Among the entries below, retype exactly the lines starting with the one with "pink brick J10" and going on through the one with "black plate A5:C5", but not the pictures.

□ □ □

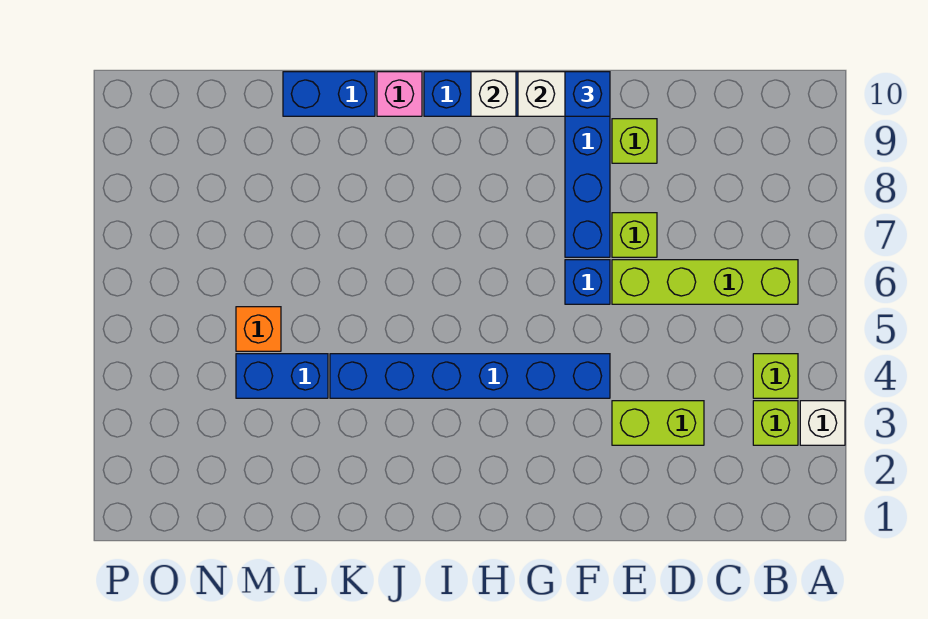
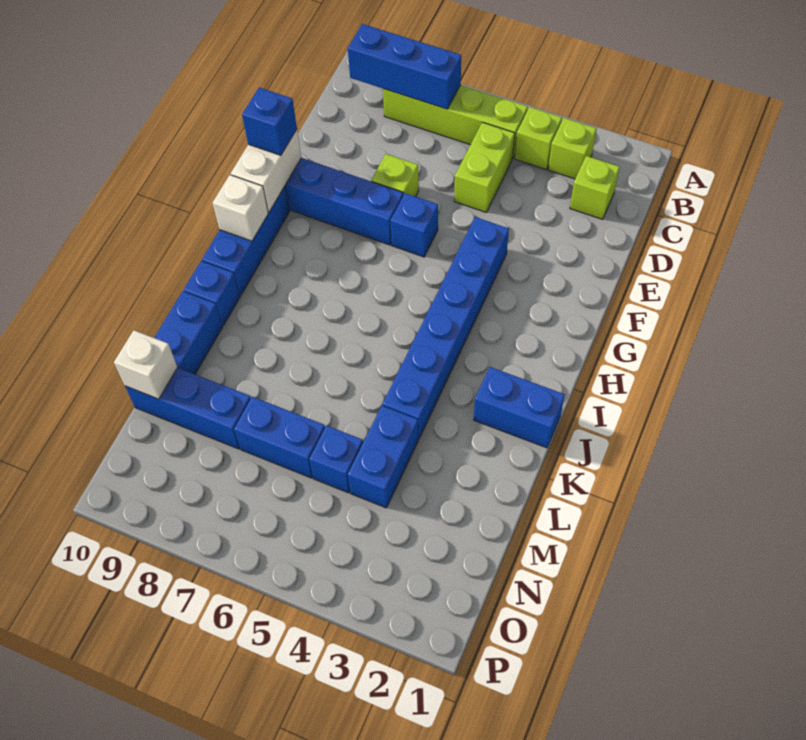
white brick A3 level 1 -> white brick M10 level 2
lime brick B6:E6 level 1 -> lime brick B5:B8 level 1
none -> blue brick B7:B9 level 2
lime brick D3:E3 level 1 -> lime brick C5:D5 level 1
lime brick E9 level 1 -> lime brick C2 level 1
none -> blue brick J1:J2 level 1
pink brick J10 level 1 -> blue brick J10 level 1
orange brick M5 level 1 -> blue brick M5 level 1
none -> blue brick M6:M7 level 1
none -> blue brick M8:M10 level 1

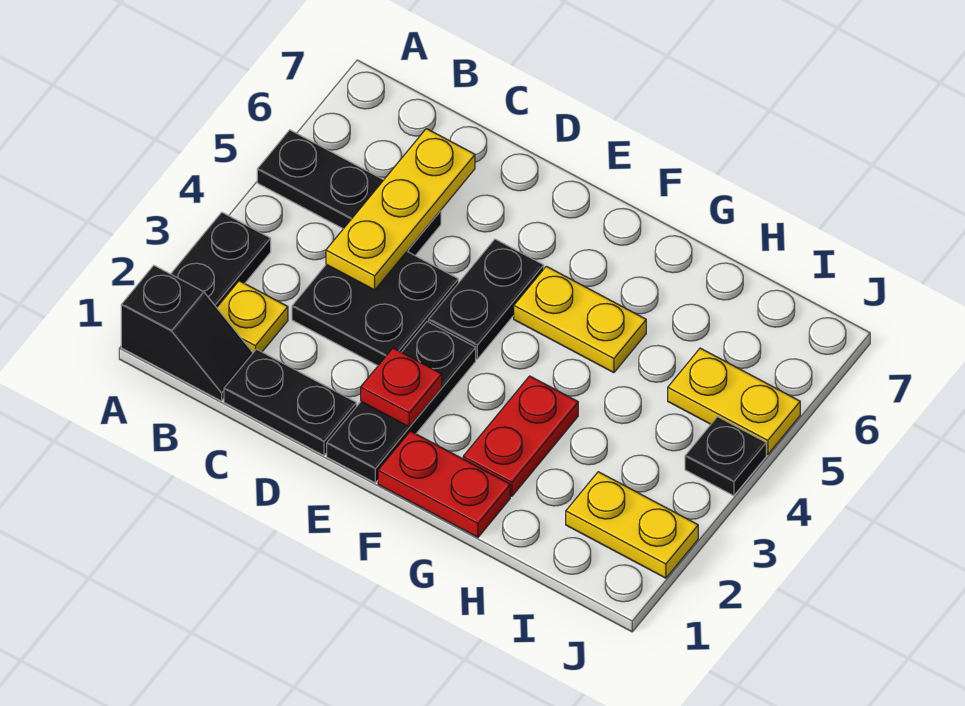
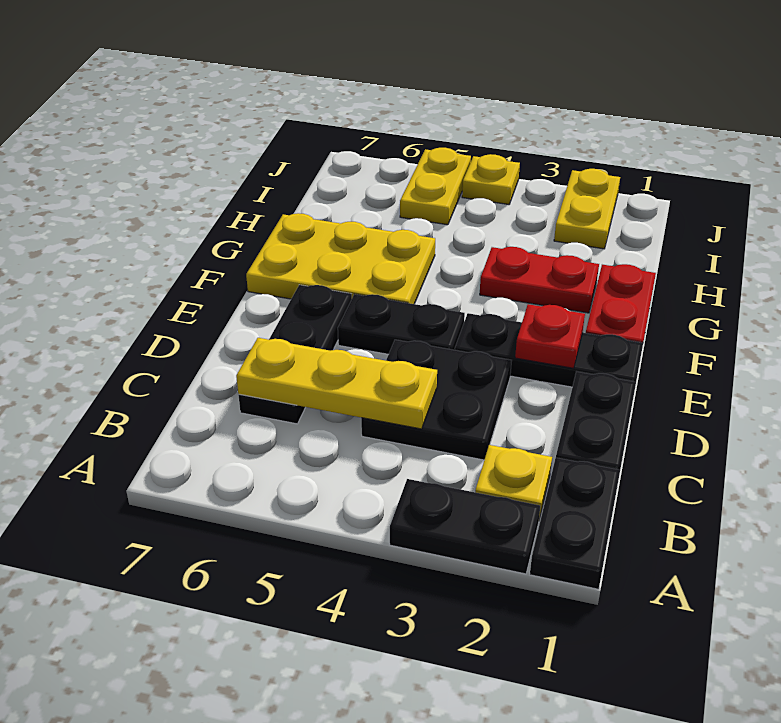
black slope A1:B1 level 1 top A -> black plate A1:B1 level 1
black plate A5:C5 level 1 -> black plate C6:E6 level 1
yellow plate F5:G5 level 1 -> yellow plate F5:G7 level 1
black plate J4 level 1 -> yellow plate J4 level 1

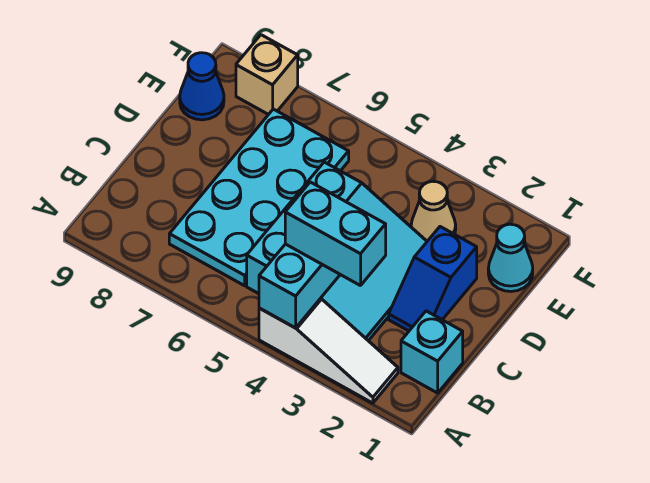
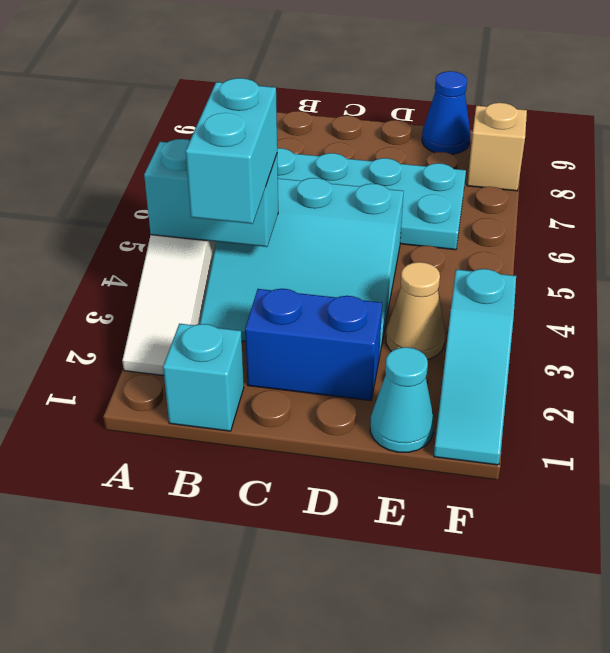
blue slope C2:D2 level 1 top D -> blue brick C2:D2 level 1
none -> cyan slope F1:F3 level 1 top 3

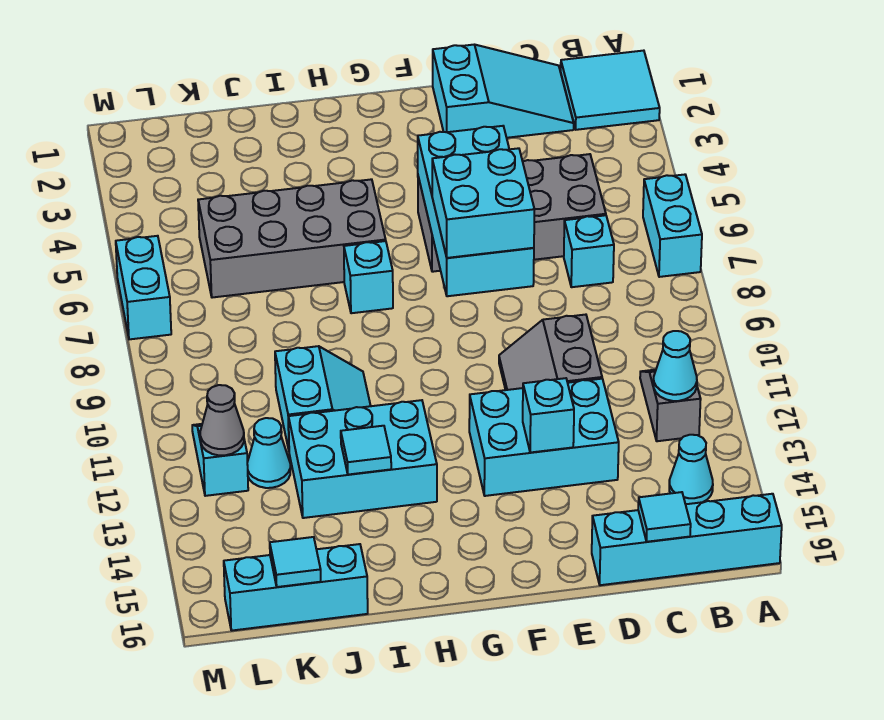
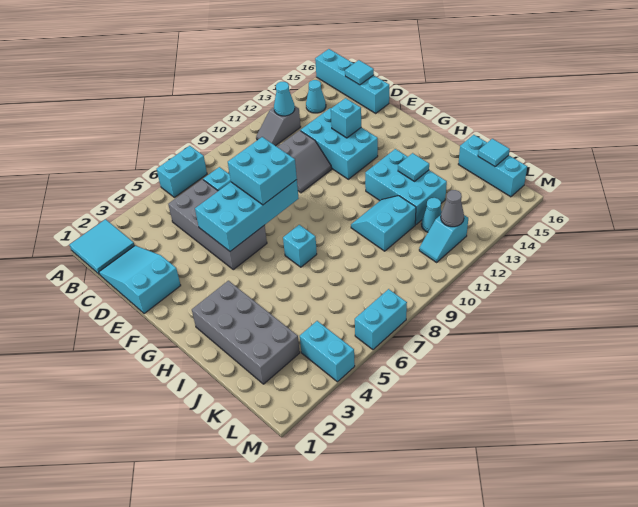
grey brick H5:K6 level 1 -> grey brick H2:K3 level 1
none -> cyan brick L4:M4 level 1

□ □ □

▶ _Result_
pink brick J10 level 1 -> blue brick J10 level 1
orange brick M5 level 1 -> blue brick M5 level 1
none -> blue brick M6:M7 level 1
none -> blue brick M8:M10 level 1

black slope A1:B1 level 1 top A -> black plate A1:B1 level 1
black plate A5:C5 level 1 -> black plate C6:E6 level 1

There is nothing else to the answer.